> Task:
Please restate, word for word, the lines below that begin at the one with "washbasin: (138, 276) -> (241, 190), moved" and end at the one with "school desk: (244, 148) -> (92, 163), removed". Leave out all other lines.

> Given entries:
_ _ _ _ _ _ _
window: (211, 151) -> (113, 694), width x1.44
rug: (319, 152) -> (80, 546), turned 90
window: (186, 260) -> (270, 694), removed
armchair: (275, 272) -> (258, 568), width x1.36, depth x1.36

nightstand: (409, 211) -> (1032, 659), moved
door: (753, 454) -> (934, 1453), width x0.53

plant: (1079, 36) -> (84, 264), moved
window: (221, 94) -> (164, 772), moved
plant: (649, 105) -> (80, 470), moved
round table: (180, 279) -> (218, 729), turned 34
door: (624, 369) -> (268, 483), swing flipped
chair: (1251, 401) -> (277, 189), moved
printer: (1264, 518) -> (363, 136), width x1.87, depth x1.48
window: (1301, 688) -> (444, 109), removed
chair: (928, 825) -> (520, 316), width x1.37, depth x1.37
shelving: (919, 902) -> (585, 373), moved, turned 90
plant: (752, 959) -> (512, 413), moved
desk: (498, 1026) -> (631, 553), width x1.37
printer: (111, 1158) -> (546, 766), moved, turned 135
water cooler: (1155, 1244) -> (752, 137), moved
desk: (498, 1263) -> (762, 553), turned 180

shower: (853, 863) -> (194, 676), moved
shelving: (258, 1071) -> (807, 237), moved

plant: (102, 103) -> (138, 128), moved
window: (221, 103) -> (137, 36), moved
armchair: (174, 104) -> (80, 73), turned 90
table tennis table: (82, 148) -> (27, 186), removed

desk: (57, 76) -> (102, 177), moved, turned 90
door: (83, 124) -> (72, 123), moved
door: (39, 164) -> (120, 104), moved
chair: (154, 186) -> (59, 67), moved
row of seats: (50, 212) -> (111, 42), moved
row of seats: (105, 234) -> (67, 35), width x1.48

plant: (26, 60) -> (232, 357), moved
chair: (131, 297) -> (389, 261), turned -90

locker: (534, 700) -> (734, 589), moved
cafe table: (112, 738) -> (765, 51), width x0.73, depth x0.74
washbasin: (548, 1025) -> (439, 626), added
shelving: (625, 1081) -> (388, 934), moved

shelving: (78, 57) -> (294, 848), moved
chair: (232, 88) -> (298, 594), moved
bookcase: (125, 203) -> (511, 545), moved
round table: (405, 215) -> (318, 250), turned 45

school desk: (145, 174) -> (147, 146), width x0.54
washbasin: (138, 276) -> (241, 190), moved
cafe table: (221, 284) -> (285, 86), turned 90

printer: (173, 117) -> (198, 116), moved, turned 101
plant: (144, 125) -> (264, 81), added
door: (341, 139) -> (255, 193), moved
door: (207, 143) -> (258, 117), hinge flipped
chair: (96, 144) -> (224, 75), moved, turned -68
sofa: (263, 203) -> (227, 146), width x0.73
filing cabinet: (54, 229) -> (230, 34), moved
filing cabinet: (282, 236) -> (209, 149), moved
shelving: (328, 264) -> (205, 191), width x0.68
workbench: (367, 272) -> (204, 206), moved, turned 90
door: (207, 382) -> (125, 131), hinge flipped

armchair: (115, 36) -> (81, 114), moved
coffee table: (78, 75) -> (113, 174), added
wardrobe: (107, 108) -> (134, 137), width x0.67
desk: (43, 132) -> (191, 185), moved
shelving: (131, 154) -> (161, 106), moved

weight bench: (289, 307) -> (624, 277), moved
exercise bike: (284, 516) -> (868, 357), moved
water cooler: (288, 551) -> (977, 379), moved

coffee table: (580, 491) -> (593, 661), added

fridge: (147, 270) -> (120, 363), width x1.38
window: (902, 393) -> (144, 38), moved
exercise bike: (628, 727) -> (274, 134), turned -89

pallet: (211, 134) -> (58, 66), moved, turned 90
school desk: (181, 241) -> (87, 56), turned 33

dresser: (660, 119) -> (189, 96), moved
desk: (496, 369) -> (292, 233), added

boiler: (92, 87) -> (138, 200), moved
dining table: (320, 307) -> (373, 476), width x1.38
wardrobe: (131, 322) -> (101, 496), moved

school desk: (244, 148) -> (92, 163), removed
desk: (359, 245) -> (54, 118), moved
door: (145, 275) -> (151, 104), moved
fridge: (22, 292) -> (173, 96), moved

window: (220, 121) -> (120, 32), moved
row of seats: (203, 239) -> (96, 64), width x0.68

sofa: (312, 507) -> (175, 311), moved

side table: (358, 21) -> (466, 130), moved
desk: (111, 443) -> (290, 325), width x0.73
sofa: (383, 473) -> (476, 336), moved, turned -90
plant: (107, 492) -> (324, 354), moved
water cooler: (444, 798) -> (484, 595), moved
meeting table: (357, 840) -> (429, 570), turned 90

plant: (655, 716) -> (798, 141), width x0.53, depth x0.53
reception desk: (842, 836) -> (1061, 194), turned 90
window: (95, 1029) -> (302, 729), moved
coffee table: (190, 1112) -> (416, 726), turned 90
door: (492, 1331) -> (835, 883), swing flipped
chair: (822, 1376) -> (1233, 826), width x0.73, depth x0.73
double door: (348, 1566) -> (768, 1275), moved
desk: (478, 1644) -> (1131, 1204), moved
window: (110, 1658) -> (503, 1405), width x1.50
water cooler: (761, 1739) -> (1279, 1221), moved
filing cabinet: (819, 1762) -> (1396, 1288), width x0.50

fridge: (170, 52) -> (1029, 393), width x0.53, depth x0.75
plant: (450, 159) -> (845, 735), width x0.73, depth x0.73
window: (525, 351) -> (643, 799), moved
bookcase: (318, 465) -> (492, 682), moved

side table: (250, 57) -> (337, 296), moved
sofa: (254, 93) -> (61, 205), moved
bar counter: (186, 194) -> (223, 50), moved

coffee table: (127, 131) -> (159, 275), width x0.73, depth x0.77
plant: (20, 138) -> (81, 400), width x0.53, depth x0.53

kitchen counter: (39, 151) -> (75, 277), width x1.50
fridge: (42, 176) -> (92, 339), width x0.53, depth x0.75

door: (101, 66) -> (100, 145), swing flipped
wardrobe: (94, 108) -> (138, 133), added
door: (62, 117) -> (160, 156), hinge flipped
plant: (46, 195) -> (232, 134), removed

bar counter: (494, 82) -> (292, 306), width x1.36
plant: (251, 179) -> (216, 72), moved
_ _ _ _ _ _ _
> Response to this exercise:
washbasin: (138, 276) -> (241, 190), moved
cafe table: (221, 284) -> (285, 86), turned 90

printer: (173, 117) -> (198, 116), moved, turned 101
plant: (144, 125) -> (264, 81), added
door: (341, 139) -> (255, 193), moved
door: (207, 143) -> (258, 117), hinge flipped
chair: (96, 144) -> (224, 75), moved, turned -68
sofa: (263, 203) -> (227, 146), width x0.73
filing cabinet: (54, 229) -> (230, 34), moved
filing cabinet: (282, 236) -> (209, 149), moved
shelving: (328, 264) -> (205, 191), width x0.68
workbench: (367, 272) -> (204, 206), moved, turned 90
door: (207, 382) -> (125, 131), hinge flipped

armchair: (115, 36) -> (81, 114), moved
coffee table: (78, 75) -> (113, 174), added
wardrobe: (107, 108) -> (134, 137), width x0.67
desk: (43, 132) -> (191, 185), moved
shelving: (131, 154) -> (161, 106), moved

weight bench: (289, 307) -> (624, 277), moved
exercise bike: (284, 516) -> (868, 357), moved
water cooler: (288, 551) -> (977, 379), moved

coffee table: (580, 491) -> (593, 661), added

fridge: (147, 270) -> (120, 363), width x1.38
window: (902, 393) -> (144, 38), moved
exercise bike: (628, 727) -> (274, 134), turned -89

pallet: (211, 134) -> (58, 66), moved, turned 90
school desk: (181, 241) -> (87, 56), turned 33

dresser: (660, 119) -> (189, 96), moved
desk: (496, 369) -> (292, 233), added

boiler: (92, 87) -> (138, 200), moved
dining table: (320, 307) -> (373, 476), width x1.38
wardrobe: (131, 322) -> (101, 496), moved

school desk: (244, 148) -> (92, 163), removed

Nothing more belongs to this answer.